- _WHAT YOU SHOULD DO_
When the string "yellow" is part of a line in the data below, report the whole line.

- _RECORDS PROVIDED_
Start of Block

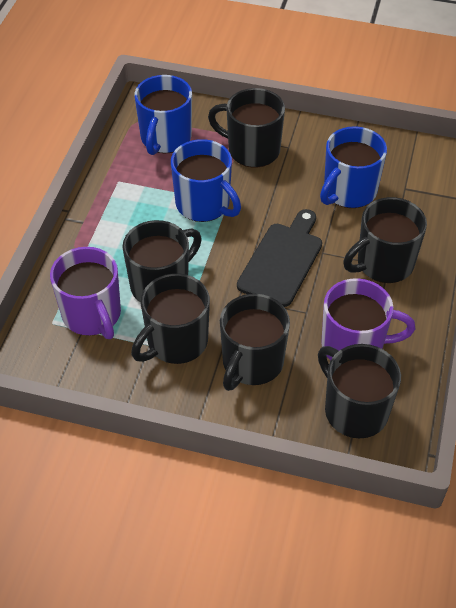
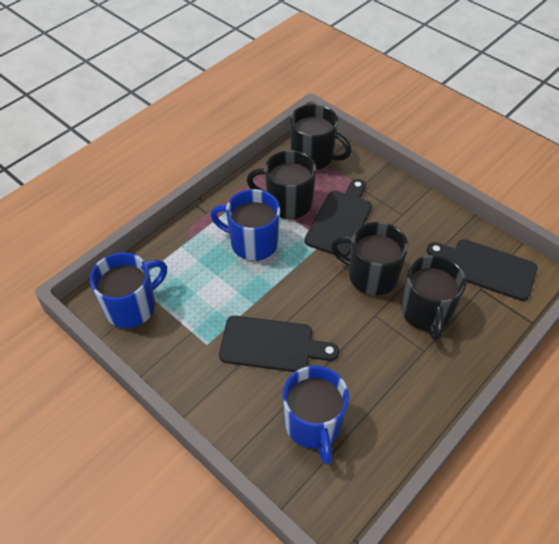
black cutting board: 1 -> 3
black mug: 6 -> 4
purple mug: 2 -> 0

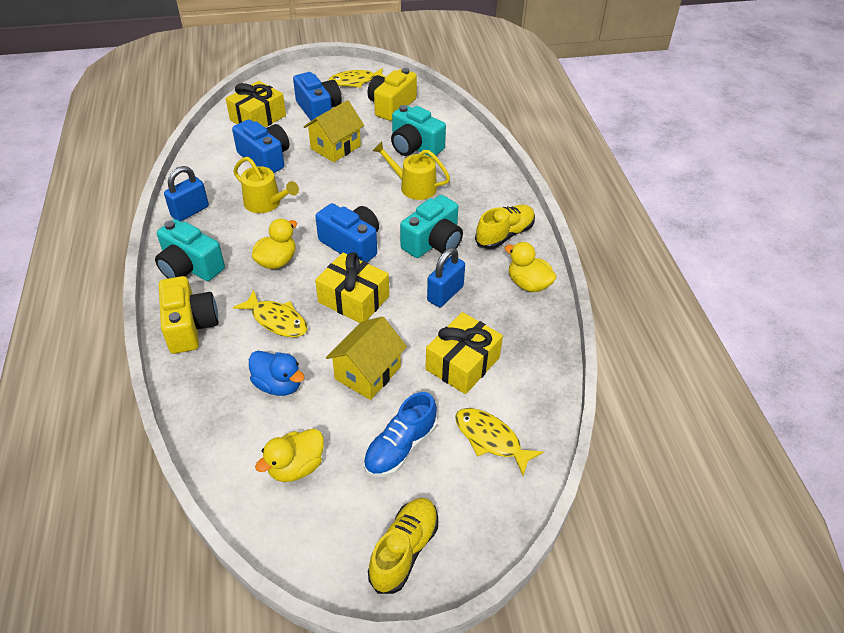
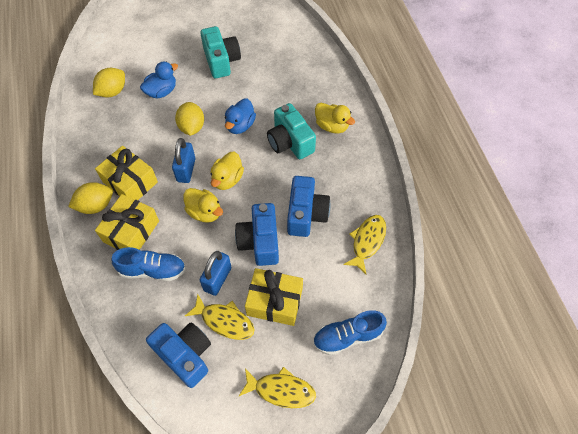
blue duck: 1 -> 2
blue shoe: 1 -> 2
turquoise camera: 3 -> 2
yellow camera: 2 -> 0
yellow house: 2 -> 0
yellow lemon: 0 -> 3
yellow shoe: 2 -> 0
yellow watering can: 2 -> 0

End of Block

- _EXERCISE RESULT_
yellow camera: 2 -> 0
yellow house: 2 -> 0
yellow lemon: 0 -> 3
yellow shoe: 2 -> 0
yellow watering can: 2 -> 0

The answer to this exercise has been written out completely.